━━ EXERCISE DATA
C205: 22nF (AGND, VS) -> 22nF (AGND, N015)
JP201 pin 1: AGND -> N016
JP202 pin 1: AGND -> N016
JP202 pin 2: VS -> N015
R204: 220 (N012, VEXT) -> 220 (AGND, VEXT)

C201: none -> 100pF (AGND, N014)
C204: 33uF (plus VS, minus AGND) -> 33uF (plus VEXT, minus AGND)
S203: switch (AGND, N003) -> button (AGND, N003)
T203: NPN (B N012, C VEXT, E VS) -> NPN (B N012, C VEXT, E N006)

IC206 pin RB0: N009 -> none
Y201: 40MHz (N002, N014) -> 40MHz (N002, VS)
━━━━
━━ EXERCISE DATA
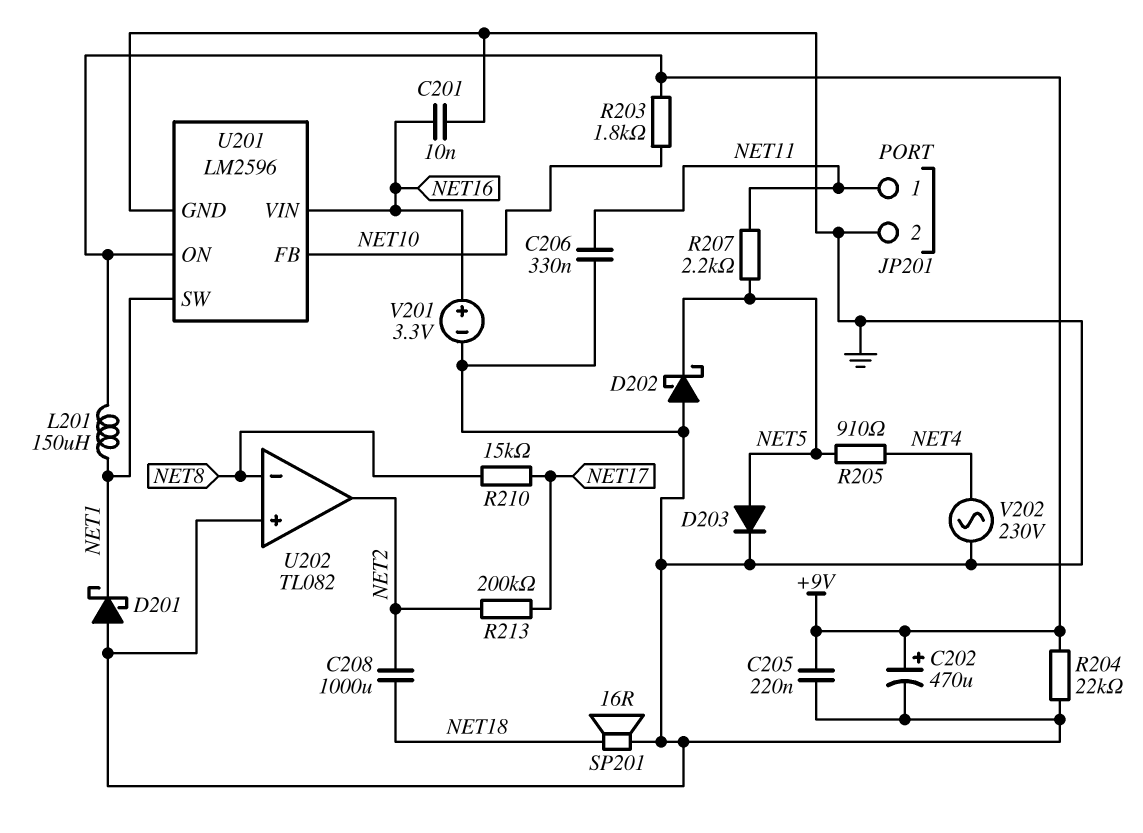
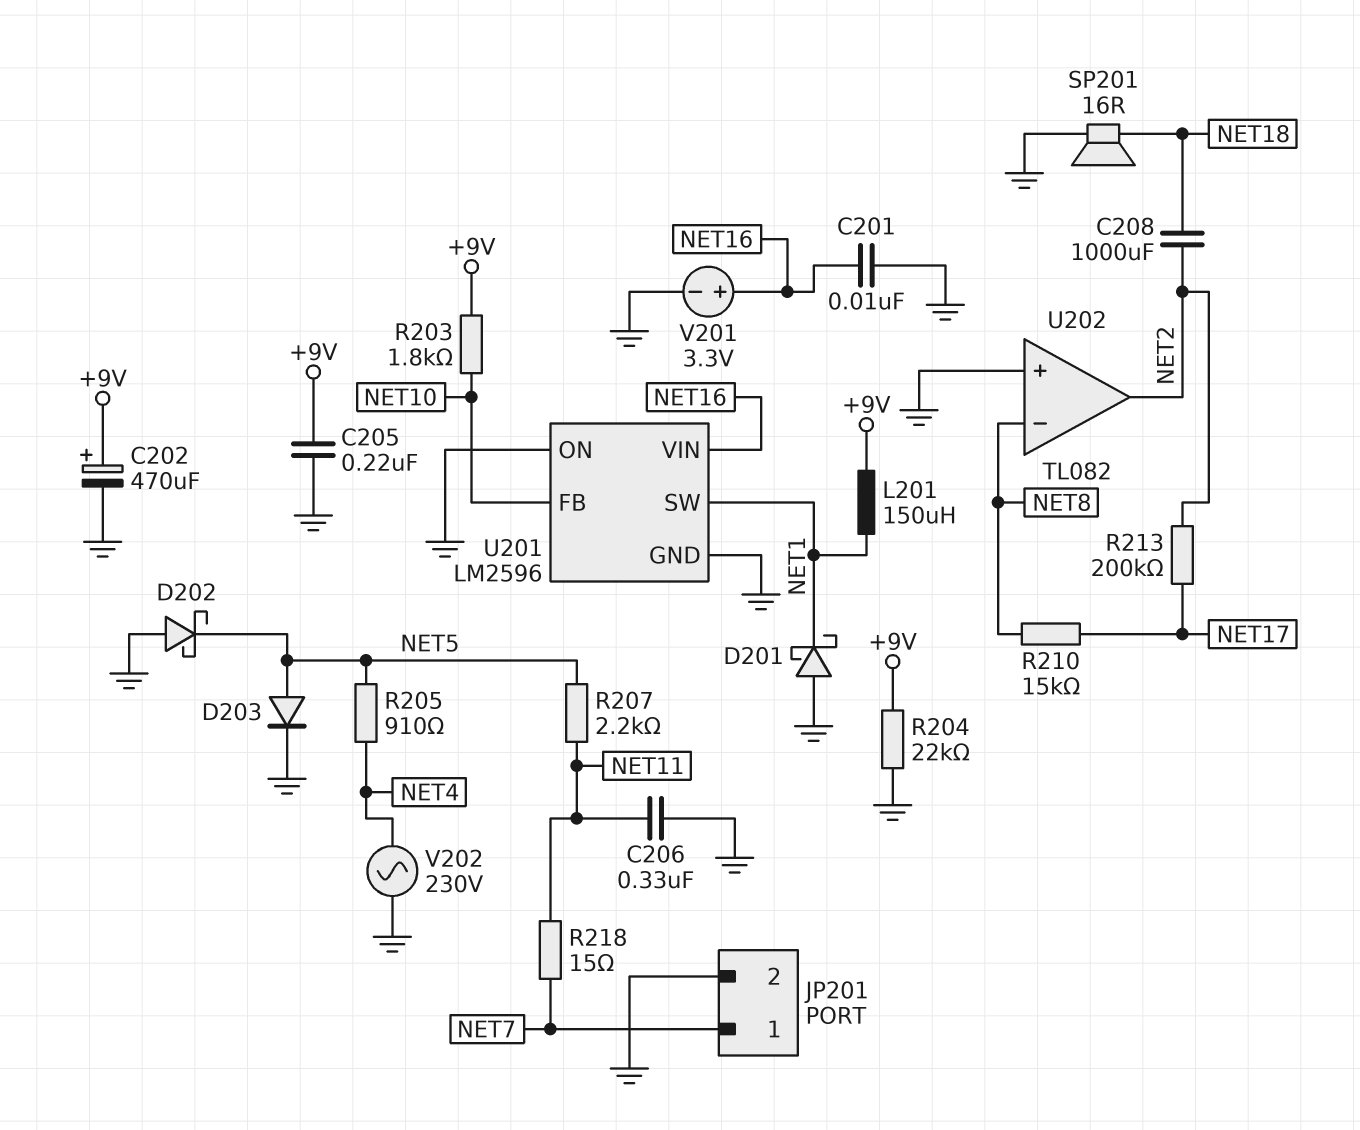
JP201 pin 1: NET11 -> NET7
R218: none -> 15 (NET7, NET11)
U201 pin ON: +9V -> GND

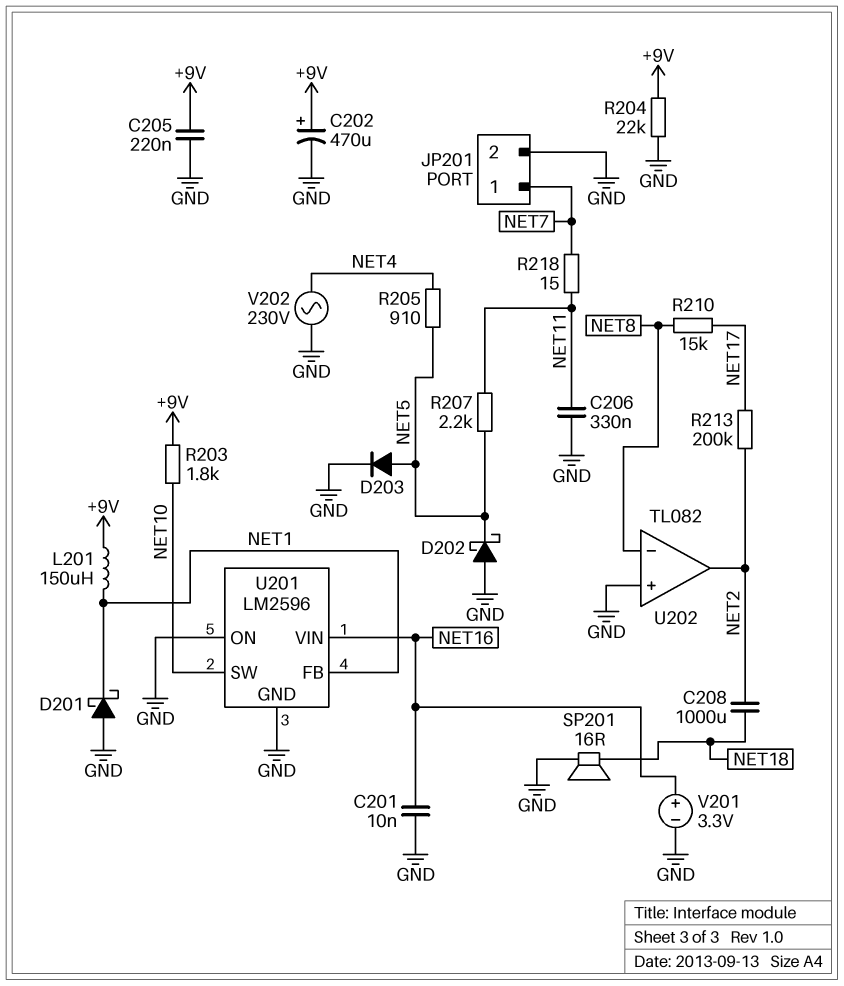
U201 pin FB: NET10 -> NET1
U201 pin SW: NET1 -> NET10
━━━━
━━ EXERCISE DATA
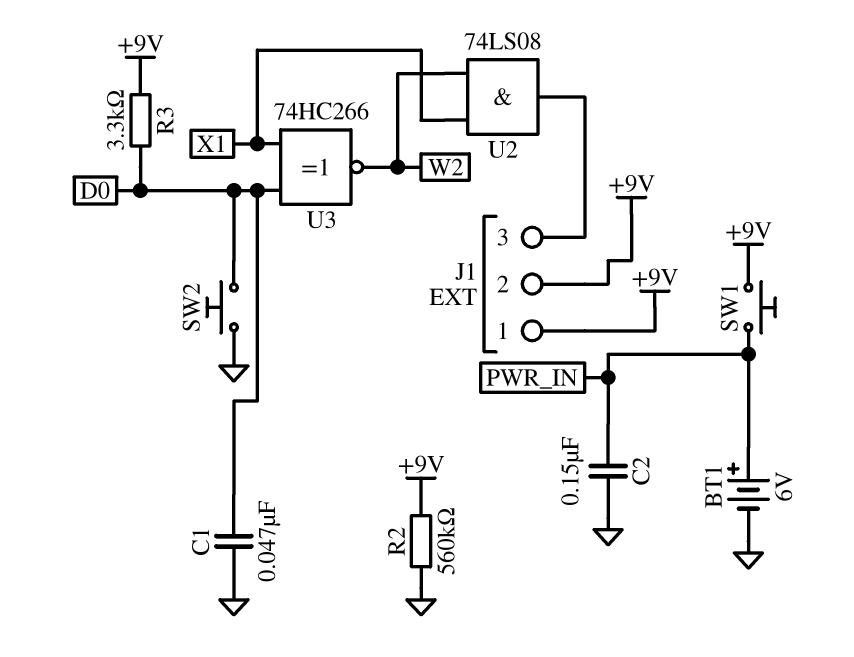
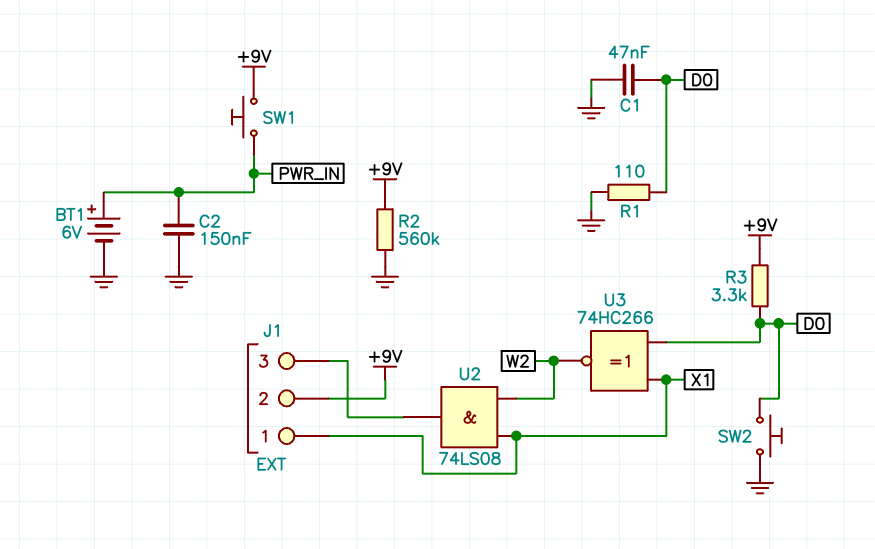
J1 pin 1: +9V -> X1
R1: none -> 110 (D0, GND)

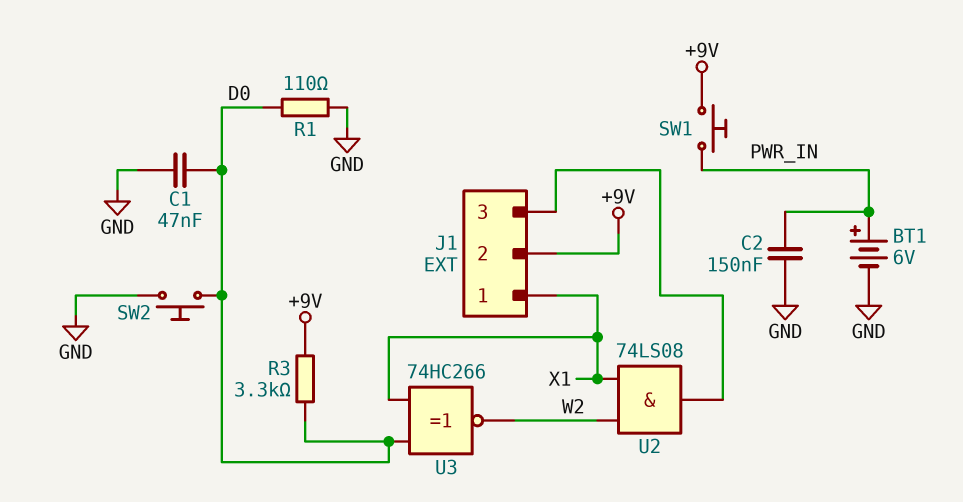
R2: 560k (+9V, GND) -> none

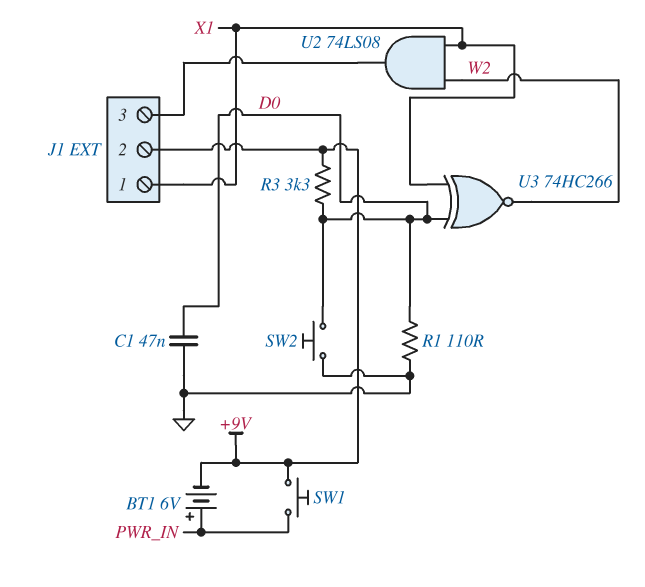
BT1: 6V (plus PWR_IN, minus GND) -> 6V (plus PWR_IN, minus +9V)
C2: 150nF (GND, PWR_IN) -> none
━━━━
▶ _EXERCISE PROMPT_: Reproduce exactly the section above that begins at the line containing "C205: 22nF (AGND, VS) -> 22nF (AGND, N015)" and ends at the line containing "Y201: 40MHz (N002, N014) -> 40MHz (N002, VS)", leaving out all other lines.

▶ _FINAL ANSWER_:
C205: 22nF (AGND, VS) -> 22nF (AGND, N015)
JP201 pin 1: AGND -> N016
JP202 pin 1: AGND -> N016
JP202 pin 2: VS -> N015
R204: 220 (N012, VEXT) -> 220 (AGND, VEXT)

C201: none -> 100pF (AGND, N014)
C204: 33uF (plus VS, minus AGND) -> 33uF (plus VEXT, minus AGND)
S203: switch (AGND, N003) -> button (AGND, N003)
T203: NPN (B N012, C VEXT, E VS) -> NPN (B N012, C VEXT, E N006)

IC206 pin RB0: N009 -> none
Y201: 40MHz (N002, N014) -> 40MHz (N002, VS)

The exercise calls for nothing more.